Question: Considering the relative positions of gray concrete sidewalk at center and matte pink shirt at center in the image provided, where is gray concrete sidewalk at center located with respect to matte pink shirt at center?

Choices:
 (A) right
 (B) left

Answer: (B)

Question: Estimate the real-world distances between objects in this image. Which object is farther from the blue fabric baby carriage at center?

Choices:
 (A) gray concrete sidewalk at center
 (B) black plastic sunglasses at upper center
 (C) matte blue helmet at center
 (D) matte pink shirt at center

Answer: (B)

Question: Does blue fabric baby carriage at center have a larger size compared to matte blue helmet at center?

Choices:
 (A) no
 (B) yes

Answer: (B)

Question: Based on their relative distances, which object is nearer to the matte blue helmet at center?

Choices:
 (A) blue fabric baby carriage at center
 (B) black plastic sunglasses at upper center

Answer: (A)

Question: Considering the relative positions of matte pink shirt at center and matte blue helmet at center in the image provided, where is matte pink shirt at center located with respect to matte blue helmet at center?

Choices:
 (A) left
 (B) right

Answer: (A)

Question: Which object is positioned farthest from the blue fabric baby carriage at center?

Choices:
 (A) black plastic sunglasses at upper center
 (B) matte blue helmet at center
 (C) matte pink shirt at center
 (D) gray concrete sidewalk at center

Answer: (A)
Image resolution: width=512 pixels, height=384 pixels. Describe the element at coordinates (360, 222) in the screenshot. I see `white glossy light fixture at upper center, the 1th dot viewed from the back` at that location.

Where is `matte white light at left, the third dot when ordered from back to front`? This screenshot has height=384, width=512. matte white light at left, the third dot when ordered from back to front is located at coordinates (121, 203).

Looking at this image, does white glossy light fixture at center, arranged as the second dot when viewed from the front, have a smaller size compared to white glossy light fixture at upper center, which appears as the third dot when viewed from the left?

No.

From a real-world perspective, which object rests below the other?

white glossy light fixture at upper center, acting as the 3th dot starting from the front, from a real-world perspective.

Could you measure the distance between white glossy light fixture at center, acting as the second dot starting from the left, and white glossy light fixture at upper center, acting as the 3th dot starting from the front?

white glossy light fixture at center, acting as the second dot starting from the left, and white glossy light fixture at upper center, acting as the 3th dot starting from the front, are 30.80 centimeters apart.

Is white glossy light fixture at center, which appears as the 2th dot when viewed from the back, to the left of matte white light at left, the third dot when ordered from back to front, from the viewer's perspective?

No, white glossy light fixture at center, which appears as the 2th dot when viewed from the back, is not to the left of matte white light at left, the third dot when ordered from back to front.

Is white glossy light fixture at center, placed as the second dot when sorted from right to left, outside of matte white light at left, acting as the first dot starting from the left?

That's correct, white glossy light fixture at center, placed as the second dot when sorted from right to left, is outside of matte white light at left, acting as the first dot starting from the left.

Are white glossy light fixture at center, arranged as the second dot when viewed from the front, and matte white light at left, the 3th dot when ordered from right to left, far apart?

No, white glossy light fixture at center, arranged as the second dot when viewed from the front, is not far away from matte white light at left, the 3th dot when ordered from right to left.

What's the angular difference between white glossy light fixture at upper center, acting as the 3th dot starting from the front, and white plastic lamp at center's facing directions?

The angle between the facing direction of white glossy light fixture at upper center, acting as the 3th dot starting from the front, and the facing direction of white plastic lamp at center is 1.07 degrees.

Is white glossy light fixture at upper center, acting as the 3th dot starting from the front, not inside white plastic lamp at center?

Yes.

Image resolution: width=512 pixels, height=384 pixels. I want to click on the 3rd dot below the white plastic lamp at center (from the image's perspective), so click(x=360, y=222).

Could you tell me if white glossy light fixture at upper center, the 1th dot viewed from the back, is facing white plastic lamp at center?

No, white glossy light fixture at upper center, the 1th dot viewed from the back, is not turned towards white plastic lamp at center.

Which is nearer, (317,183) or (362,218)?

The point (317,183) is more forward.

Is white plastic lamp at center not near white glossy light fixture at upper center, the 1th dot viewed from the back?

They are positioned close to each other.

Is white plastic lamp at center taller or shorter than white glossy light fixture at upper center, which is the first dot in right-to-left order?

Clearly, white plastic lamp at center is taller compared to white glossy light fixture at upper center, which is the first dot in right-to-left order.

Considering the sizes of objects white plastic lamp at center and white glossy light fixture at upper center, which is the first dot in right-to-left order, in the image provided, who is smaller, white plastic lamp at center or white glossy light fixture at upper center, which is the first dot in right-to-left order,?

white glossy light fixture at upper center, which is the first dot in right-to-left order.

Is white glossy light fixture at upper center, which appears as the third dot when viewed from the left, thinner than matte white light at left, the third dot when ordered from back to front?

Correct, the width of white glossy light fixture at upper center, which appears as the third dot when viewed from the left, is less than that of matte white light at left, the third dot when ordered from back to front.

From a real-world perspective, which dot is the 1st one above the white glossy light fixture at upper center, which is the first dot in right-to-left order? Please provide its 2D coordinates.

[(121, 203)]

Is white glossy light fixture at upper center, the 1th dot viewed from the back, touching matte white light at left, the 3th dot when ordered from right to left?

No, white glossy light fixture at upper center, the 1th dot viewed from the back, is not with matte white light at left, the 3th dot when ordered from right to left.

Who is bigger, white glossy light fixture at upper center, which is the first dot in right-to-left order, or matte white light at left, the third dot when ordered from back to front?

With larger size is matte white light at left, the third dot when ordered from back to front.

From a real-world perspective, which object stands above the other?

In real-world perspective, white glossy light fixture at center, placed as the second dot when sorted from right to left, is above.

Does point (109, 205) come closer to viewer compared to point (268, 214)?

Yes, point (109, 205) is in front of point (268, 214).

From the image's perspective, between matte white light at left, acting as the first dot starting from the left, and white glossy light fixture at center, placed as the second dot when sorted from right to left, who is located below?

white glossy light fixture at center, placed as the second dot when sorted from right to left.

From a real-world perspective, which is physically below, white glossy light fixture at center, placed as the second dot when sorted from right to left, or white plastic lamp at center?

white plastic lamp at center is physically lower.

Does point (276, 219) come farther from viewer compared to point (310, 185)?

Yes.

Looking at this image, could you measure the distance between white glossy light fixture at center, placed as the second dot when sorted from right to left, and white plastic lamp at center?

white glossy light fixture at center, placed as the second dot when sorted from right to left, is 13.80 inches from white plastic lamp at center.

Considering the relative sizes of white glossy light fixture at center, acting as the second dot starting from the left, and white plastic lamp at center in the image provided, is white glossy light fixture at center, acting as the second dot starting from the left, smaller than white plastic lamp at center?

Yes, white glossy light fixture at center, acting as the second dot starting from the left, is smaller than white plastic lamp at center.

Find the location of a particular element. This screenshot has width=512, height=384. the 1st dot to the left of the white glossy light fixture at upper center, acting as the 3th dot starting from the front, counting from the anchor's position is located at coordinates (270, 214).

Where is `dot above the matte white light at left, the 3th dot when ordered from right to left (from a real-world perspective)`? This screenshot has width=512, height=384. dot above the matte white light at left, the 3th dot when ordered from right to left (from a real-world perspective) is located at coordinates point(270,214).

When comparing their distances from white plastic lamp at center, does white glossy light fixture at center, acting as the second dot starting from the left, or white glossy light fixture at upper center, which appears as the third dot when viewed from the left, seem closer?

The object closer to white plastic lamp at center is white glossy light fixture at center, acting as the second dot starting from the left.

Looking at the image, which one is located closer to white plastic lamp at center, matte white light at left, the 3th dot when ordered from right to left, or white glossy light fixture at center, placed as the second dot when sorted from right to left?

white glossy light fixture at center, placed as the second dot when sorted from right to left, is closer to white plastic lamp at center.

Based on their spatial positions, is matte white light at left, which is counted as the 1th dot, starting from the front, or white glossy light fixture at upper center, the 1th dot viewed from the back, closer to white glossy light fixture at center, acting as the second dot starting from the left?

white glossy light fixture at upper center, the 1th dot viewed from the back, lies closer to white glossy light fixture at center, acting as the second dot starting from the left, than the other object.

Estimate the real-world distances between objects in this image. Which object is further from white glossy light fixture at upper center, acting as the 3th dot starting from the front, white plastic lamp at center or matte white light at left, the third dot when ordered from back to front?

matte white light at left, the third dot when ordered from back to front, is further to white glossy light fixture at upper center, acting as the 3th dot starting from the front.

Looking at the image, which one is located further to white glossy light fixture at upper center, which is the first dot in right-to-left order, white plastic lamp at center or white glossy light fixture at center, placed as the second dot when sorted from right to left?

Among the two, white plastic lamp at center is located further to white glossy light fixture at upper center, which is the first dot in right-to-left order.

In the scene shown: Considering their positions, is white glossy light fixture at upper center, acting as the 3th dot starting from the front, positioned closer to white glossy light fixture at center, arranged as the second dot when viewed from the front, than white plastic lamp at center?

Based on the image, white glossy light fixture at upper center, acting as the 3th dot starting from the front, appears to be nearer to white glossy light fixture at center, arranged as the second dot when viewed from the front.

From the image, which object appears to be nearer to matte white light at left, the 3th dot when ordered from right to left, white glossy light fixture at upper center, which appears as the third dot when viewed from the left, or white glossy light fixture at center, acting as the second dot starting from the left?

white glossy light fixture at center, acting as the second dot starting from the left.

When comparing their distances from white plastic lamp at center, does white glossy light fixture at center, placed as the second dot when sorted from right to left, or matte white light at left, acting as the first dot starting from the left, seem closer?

◇ ◇ ◇ ◇ ◇

_WHAT IS ASKED_
Please reproduce the lines above word for word, beginning with the line containing "viewed from the left, seem closer?" and continuing through the line containing "to white plastic lamp at center.", with both of those lines included.

_REPLY_
When comparing their distances from white plastic lamp at center, does white glossy light fixture at center, acting as the second dot starting from the left, or white glossy light fixture at upper center, which appears as the third dot when viewed from the left, seem closer?

The object closer to white plastic lamp at center is white glossy light fixture at center, acting as the second dot starting from the left.

Looking at the image, which one is located closer to white plastic lamp at center, matte white light at left, the 3th dot when ordered from right to left, or white glossy light fixture at center, placed as the second dot when sorted from right to left?

white glossy light fixture at center, placed as the second dot when sorted from right to left, is closer to white plastic lamp at center.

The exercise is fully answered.